*** COLLECTED DATA Section Begins ***

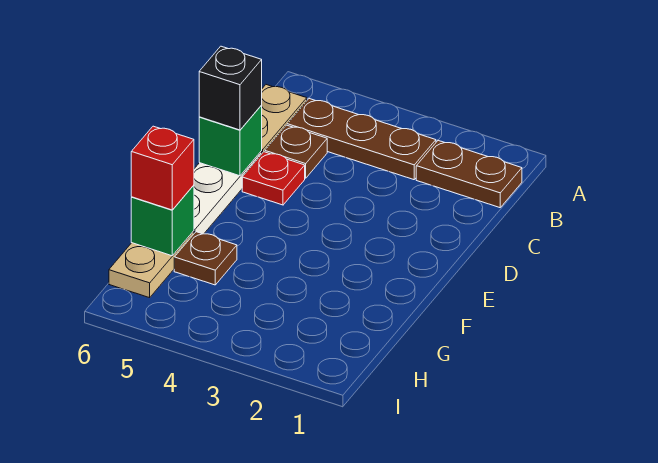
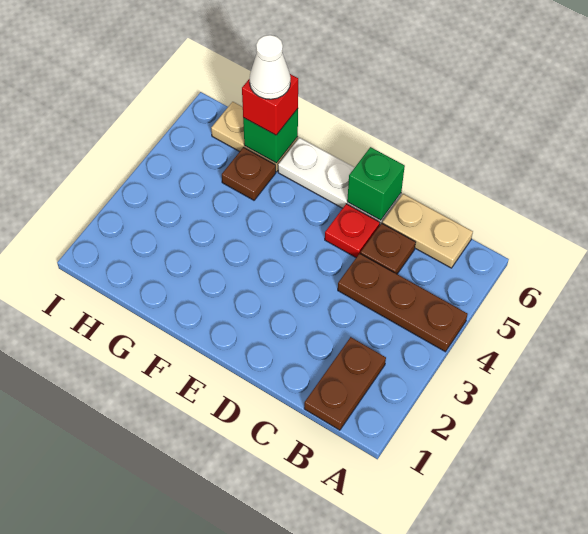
brown plate B3:B5 level 1 -> brown plate A4:C4 level 1
black brick D6 level 3 -> none
none -> white cone G6 level 4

*** COLLECTED DATA Section Ends ***

**INSTRUCTIONS TO FOLLOW**
Using the data above, work out how many lines include the word "none" and give only that number.

**SOLUTION TO THIS TASK**
2